### Task data
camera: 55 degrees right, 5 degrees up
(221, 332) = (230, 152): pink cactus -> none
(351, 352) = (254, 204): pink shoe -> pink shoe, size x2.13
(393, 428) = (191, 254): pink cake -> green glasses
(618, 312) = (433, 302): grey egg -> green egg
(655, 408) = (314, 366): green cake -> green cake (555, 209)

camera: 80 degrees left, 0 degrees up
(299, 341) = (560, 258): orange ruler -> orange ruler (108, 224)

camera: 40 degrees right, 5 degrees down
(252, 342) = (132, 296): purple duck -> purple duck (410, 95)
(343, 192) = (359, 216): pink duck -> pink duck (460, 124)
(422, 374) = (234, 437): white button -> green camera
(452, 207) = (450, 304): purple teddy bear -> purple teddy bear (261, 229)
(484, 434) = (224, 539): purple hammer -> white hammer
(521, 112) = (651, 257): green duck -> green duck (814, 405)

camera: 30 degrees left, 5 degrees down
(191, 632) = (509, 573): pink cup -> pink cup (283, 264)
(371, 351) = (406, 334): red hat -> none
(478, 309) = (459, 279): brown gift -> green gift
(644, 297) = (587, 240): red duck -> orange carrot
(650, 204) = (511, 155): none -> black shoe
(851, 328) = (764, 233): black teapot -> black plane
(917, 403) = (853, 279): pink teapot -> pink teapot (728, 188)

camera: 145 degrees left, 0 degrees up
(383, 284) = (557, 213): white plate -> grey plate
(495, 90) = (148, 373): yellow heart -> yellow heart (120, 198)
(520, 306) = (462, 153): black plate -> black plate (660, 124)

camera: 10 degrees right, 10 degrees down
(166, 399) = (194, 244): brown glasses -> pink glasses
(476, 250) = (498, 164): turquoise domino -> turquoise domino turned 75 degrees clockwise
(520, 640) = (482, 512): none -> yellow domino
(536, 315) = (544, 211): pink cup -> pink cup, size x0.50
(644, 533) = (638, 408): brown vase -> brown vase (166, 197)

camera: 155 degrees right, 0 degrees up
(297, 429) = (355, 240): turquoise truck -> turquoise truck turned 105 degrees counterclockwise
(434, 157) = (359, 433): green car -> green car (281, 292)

### Activity
Please restate word for word only the lines from the one with "camera: 145 degrees left, 0 degrees up" through the final line of the listing above, both of them included.

### Result of the exercise
camera: 145 degrees left, 0 degrees up
(383, 284) = (557, 213): white plate -> grey plate
(495, 90) = (148, 373): yellow heart -> yellow heart (120, 198)
(520, 306) = (462, 153): black plate -> black plate (660, 124)

camera: 10 degrees right, 10 degrees down
(166, 399) = (194, 244): brown glasses -> pink glasses
(476, 250) = (498, 164): turquoise domino -> turquoise domino turned 75 degrees clockwise
(520, 640) = (482, 512): none -> yellow domino
(536, 315) = (544, 211): pink cup -> pink cup, size x0.50
(644, 533) = (638, 408): brown vase -> brown vase (166, 197)

camera: 155 degrees right, 0 degrees up
(297, 429) = (355, 240): turquoise truck -> turquoise truck turned 105 degrees counterclockwise
(434, 157) = (359, 433): green car -> green car (281, 292)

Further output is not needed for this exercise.